§ **Exercise goal**:
The answer must be every line from the entries below that includes "mouse".

§ **Available data**:
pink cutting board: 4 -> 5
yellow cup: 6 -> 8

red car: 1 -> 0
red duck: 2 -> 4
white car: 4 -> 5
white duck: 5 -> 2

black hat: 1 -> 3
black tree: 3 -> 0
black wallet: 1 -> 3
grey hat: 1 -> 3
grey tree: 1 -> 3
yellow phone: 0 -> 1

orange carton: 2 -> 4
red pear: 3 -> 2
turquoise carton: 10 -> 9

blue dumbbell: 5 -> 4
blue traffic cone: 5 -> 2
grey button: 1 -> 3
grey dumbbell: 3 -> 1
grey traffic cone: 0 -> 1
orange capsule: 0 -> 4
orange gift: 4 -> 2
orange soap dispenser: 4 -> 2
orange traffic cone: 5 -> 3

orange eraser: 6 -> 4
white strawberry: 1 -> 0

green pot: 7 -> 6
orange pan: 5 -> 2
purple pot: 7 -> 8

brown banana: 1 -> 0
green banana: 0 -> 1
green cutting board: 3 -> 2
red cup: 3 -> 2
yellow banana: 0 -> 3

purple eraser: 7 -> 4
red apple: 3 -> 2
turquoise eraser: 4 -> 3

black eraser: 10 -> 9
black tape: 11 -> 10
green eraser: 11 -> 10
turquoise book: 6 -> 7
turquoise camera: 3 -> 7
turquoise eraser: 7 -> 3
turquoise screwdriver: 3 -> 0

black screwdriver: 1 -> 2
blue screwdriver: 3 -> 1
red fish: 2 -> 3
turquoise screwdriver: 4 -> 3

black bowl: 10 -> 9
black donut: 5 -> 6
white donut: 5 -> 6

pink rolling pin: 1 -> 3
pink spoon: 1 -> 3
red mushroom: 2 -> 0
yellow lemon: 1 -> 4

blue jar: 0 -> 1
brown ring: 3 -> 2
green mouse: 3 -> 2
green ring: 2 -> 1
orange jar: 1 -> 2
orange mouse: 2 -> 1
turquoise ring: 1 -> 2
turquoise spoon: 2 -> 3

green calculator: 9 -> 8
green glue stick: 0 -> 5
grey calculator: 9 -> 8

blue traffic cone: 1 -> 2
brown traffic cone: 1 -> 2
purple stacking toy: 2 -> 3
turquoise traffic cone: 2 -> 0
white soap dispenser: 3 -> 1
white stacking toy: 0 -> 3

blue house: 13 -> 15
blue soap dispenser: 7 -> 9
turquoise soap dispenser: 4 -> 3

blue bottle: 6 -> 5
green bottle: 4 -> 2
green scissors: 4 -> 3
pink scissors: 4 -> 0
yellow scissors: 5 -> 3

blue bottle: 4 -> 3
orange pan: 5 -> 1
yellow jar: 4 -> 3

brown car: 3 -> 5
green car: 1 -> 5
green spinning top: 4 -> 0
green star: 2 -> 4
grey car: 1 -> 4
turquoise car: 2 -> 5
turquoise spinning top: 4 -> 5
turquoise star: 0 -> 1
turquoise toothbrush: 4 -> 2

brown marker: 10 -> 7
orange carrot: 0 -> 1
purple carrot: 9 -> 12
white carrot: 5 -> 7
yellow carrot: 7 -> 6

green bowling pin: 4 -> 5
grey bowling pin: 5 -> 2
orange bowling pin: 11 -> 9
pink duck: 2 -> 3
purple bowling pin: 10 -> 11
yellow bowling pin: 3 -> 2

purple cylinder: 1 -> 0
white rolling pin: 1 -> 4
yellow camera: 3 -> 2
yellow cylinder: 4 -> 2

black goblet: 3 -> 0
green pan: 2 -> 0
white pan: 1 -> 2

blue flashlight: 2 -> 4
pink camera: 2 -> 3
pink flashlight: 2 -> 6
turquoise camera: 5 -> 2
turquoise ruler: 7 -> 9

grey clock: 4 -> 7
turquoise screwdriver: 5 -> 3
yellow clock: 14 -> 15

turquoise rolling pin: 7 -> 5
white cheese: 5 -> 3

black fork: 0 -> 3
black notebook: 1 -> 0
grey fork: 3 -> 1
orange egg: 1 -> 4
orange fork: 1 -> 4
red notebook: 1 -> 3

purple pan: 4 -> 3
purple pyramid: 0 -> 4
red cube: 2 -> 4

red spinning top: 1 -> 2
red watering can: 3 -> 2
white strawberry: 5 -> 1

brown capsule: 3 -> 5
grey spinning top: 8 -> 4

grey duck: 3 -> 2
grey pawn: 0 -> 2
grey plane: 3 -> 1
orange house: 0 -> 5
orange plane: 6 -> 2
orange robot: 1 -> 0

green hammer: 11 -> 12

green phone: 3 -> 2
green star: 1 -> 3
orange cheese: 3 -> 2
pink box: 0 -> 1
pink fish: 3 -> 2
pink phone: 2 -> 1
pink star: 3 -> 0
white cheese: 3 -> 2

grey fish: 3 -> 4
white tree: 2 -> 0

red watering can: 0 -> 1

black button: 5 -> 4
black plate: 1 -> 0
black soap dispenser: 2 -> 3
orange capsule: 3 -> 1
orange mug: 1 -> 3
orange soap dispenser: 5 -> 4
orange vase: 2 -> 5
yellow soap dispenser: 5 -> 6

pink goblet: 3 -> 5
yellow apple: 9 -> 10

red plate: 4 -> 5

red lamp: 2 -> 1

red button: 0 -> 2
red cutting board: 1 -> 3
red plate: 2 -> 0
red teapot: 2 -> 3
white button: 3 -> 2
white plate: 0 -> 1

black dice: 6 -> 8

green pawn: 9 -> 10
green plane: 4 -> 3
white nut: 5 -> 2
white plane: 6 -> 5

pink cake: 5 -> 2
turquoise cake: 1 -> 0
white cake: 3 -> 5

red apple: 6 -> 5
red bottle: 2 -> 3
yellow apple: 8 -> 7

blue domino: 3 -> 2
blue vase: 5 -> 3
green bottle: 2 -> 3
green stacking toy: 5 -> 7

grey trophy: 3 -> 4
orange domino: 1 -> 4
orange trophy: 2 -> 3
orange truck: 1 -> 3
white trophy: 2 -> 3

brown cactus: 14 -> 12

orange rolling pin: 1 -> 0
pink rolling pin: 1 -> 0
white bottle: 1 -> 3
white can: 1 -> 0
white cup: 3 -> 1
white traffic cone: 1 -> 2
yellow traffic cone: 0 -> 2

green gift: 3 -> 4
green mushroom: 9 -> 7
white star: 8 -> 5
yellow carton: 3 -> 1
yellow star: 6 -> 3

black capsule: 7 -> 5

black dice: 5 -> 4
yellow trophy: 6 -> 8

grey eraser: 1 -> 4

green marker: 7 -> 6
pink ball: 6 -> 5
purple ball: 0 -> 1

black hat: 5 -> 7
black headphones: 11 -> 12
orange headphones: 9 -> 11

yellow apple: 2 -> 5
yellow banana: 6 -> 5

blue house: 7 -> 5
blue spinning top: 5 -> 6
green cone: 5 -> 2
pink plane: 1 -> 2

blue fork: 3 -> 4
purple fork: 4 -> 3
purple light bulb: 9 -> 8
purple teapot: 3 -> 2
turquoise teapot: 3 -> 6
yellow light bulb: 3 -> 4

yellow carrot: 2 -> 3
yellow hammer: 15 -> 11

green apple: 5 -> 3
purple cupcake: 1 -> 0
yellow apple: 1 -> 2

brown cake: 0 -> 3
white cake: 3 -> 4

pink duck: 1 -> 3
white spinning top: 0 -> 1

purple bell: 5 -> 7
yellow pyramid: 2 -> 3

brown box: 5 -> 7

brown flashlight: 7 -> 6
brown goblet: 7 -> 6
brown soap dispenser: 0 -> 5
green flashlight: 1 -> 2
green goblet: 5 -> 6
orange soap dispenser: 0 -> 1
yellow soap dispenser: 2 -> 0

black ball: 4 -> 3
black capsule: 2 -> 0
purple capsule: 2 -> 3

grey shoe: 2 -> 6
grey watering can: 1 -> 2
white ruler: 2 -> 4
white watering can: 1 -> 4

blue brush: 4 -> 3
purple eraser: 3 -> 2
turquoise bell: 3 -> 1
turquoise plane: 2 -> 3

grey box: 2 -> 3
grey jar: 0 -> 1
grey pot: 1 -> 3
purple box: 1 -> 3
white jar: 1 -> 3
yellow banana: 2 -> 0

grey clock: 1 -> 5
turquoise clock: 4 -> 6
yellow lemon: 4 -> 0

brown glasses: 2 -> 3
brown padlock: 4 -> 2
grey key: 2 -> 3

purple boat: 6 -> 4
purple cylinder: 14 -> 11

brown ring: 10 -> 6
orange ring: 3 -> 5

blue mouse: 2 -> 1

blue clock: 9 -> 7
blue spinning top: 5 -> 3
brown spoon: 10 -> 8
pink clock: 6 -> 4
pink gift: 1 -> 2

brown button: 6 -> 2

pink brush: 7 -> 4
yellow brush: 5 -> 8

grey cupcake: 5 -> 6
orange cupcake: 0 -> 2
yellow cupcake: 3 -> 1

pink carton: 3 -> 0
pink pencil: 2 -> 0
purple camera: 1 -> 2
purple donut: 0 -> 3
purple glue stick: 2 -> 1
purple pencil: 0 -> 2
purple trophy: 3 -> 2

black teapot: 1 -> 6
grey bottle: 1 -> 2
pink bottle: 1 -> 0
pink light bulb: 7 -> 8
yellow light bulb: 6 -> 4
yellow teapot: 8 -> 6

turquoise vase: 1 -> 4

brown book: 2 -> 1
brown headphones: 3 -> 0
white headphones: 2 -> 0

§ **The completed task**:
green mouse: 3 -> 2
orange mouse: 2 -> 1
blue mouse: 2 -> 1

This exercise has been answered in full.